# Scene change data:
○ ○ ○ ○ ○ ○ ○
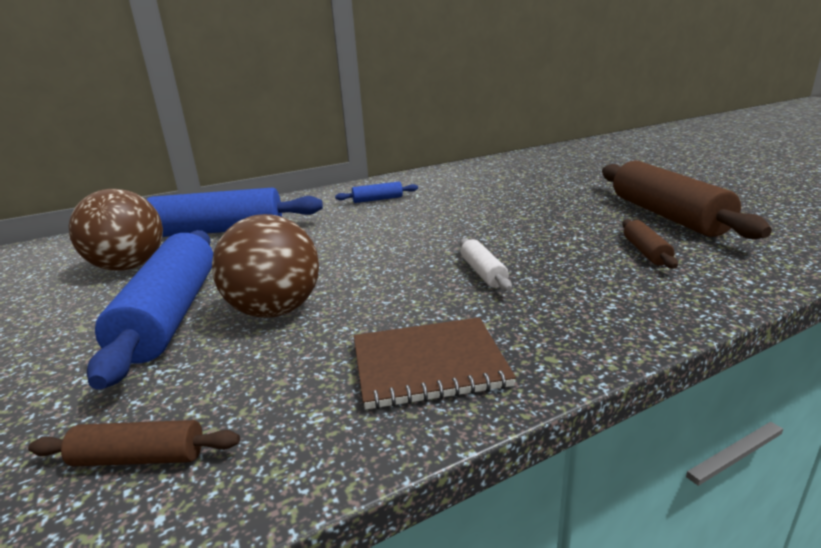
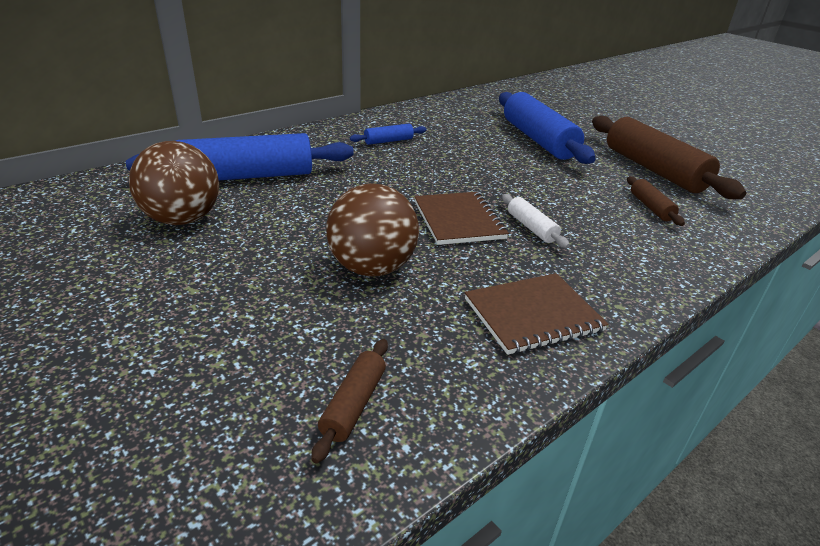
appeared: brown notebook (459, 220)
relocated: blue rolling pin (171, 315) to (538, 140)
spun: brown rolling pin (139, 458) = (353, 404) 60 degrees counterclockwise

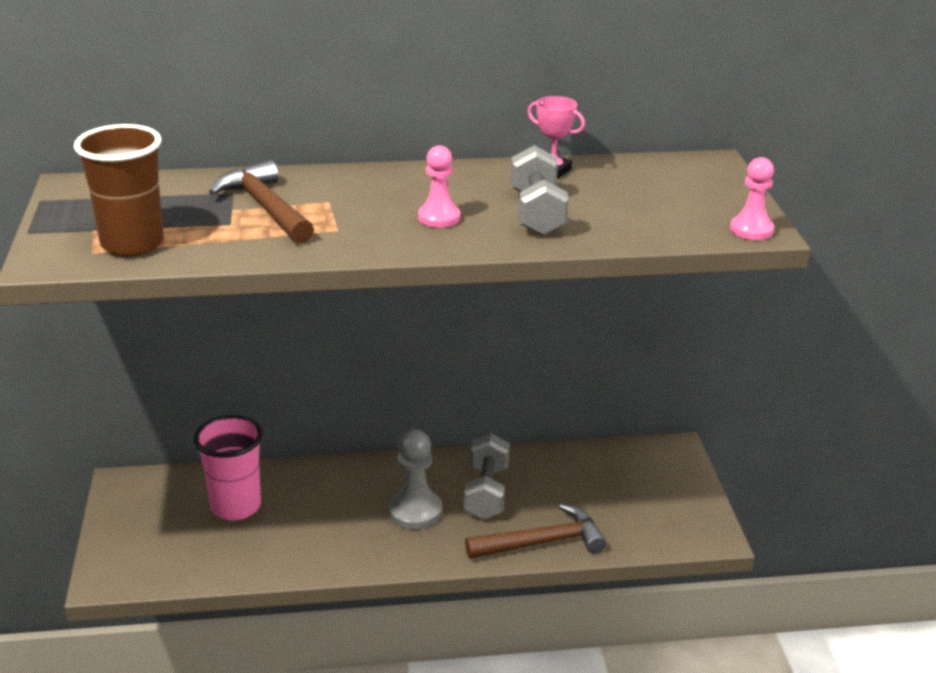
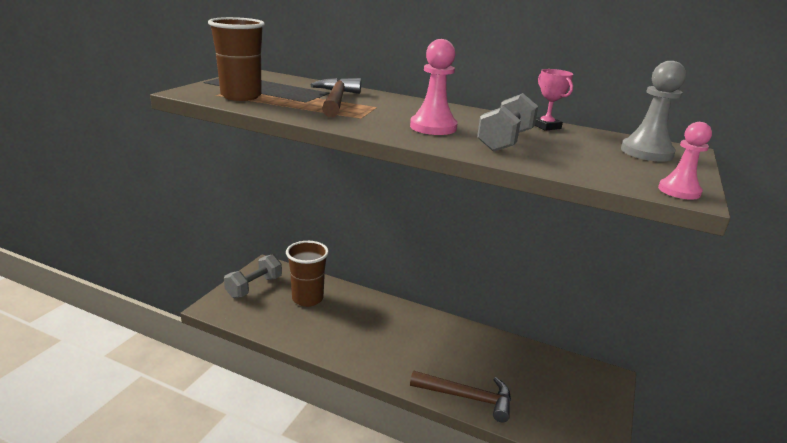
relocated: grey dumbbell (486, 492) to (254, 287); grey pawn (415, 511) to (646, 152)
colour: pink cup (236, 506) to brown cup (307, 299)
size: pink pawn (439, 217) = (433, 127) x1.50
○ ○ ○ ○ ○ ○ ○
# BRIEF:
Write out the data once more exactly, omitting the pictures.

# EXERCISE RESULT:
appeared: brown notebook (459, 220)
relocated: blue rolling pin (171, 315) to (538, 140)
spun: brown rolling pin (139, 458) = (353, 404) 60 degrees counterclockwise

relocated: grey dumbbell (486, 492) to (254, 287); grey pawn (415, 511) to (646, 152)
colour: pink cup (236, 506) to brown cup (307, 299)
size: pink pawn (439, 217) = (433, 127) x1.50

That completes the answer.